ASSIGNMENT> Only one stretch of the records below is wanted: the lines from the one holding "red apple [546,447,587,487]" through the one holding "pink egg [370,78,409,116] -> none". Return it exactly, both ends included.

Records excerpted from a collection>

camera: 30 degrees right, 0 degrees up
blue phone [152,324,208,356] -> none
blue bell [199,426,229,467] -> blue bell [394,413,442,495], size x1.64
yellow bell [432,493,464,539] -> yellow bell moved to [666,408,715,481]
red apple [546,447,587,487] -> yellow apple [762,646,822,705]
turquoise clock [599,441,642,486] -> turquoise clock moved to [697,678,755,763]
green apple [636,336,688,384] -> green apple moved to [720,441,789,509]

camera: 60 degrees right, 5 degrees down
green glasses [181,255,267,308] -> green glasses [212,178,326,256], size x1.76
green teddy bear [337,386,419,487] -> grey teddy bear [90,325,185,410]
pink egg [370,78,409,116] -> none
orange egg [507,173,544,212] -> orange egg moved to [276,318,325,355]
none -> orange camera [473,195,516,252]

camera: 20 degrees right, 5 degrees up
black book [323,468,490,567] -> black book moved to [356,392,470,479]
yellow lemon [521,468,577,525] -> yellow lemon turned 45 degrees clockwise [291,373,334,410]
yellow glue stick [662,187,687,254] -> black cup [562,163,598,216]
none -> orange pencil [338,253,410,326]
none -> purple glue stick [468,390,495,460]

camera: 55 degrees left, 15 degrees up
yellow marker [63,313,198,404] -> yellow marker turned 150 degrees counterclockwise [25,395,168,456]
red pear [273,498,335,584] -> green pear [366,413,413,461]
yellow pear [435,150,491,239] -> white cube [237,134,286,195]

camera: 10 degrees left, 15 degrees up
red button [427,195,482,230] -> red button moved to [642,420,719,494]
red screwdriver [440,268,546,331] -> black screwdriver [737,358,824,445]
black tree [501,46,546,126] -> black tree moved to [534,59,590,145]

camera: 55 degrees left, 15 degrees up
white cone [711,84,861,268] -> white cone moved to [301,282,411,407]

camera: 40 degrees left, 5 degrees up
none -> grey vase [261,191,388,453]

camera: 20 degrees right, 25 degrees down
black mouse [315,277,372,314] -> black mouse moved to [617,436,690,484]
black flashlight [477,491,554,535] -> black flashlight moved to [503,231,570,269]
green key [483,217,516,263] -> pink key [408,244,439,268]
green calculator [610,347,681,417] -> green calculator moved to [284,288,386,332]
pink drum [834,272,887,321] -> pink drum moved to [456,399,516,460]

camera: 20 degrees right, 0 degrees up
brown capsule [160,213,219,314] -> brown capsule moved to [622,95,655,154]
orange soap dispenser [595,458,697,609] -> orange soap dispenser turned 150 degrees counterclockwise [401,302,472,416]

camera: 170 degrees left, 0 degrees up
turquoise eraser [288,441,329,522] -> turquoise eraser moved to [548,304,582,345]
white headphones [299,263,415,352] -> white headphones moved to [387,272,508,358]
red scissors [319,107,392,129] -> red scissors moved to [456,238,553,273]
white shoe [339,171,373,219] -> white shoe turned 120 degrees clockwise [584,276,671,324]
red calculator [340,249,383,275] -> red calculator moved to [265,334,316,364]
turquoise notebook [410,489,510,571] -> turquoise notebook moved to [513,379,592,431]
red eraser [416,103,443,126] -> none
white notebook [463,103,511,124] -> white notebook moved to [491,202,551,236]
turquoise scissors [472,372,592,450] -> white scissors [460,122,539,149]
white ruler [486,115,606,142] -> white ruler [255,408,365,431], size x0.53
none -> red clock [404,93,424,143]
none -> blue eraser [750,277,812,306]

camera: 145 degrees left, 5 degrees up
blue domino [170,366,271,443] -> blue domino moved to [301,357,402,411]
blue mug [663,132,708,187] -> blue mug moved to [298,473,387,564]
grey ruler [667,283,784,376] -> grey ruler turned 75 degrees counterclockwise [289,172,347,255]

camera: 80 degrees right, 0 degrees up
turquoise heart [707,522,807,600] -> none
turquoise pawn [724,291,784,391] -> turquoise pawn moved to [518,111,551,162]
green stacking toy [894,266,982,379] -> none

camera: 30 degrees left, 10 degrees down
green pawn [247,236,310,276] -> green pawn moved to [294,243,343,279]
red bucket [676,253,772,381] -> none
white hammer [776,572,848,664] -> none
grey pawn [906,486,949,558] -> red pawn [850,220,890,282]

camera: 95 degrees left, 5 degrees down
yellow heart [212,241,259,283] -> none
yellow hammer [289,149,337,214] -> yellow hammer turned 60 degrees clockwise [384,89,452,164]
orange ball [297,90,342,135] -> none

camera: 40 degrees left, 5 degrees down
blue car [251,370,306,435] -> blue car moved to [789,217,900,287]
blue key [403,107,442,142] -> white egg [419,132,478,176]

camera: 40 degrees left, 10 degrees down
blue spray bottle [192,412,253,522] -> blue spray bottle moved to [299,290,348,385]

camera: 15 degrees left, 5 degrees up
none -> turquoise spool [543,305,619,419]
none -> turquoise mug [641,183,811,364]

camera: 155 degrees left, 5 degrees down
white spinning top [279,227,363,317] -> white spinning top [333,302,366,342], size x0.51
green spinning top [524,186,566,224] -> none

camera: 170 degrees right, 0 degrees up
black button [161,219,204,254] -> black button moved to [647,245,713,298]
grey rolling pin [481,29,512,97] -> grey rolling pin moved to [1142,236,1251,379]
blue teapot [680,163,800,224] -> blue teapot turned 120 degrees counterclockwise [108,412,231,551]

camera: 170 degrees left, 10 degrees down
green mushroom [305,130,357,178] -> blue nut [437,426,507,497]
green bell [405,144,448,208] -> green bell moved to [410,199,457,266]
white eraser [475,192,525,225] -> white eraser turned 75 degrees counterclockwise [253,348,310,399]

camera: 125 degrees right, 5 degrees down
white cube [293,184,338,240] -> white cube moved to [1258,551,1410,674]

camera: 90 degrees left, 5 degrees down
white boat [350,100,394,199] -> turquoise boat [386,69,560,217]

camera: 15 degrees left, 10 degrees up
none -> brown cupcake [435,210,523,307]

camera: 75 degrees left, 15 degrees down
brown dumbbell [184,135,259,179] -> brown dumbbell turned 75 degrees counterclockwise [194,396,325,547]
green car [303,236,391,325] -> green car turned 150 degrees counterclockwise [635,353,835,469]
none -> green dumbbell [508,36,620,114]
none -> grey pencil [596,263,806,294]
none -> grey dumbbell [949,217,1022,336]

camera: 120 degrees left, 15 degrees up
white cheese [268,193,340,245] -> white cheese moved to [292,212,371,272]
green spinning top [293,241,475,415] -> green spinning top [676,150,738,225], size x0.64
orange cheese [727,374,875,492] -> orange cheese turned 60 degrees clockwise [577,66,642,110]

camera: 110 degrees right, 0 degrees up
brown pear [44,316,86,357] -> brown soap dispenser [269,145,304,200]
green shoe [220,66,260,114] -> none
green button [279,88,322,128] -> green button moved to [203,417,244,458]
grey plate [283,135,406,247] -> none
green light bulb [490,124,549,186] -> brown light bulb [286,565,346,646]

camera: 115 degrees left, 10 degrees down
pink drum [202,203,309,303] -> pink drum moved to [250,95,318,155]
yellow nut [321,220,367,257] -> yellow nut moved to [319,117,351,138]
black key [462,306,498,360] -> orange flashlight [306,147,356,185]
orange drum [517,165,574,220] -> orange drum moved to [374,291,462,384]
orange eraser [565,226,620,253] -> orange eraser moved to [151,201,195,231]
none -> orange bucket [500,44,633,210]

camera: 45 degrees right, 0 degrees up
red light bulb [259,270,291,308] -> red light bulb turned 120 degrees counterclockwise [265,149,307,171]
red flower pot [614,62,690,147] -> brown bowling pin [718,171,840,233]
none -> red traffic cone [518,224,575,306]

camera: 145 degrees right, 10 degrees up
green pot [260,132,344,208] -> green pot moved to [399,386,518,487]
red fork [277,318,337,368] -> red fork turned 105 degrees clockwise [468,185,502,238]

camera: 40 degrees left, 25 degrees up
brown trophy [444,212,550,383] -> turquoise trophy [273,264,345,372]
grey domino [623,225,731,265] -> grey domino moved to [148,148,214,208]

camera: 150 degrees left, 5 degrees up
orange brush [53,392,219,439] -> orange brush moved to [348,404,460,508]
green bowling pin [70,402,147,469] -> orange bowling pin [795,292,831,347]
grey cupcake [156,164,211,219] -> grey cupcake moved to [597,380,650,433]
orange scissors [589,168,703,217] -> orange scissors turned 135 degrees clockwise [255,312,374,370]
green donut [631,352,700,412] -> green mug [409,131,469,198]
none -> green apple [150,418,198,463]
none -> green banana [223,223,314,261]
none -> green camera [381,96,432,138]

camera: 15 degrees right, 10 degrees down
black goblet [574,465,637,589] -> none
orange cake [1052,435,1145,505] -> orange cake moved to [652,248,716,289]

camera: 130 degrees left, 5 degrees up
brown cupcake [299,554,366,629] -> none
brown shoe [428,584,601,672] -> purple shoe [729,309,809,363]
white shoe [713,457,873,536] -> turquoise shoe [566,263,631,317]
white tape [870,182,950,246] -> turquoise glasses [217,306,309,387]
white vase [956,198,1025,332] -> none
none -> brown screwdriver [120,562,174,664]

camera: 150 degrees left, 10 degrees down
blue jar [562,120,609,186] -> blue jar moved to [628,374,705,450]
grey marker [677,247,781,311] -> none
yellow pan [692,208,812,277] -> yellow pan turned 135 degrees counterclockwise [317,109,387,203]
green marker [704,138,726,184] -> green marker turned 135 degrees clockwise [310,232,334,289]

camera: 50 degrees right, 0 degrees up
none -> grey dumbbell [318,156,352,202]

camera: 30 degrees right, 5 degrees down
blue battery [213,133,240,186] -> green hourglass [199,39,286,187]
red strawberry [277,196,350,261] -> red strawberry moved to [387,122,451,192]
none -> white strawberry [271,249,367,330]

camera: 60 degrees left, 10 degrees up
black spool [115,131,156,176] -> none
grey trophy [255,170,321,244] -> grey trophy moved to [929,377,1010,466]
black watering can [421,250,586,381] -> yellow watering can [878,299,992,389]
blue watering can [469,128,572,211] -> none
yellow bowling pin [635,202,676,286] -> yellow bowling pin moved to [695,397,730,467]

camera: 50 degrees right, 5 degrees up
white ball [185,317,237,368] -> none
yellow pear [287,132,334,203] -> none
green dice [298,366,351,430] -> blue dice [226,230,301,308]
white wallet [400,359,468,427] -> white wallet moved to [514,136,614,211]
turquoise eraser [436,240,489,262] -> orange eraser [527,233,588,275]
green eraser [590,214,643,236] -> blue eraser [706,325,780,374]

OUTPUT BELOW>
red apple [546,447,587,487] -> yellow apple [762,646,822,705]
turquoise clock [599,441,642,486] -> turquoise clock moved to [697,678,755,763]
green apple [636,336,688,384] -> green apple moved to [720,441,789,509]

camera: 60 degrees right, 5 degrees down
green glasses [181,255,267,308] -> green glasses [212,178,326,256], size x1.76
green teddy bear [337,386,419,487] -> grey teddy bear [90,325,185,410]
pink egg [370,78,409,116] -> none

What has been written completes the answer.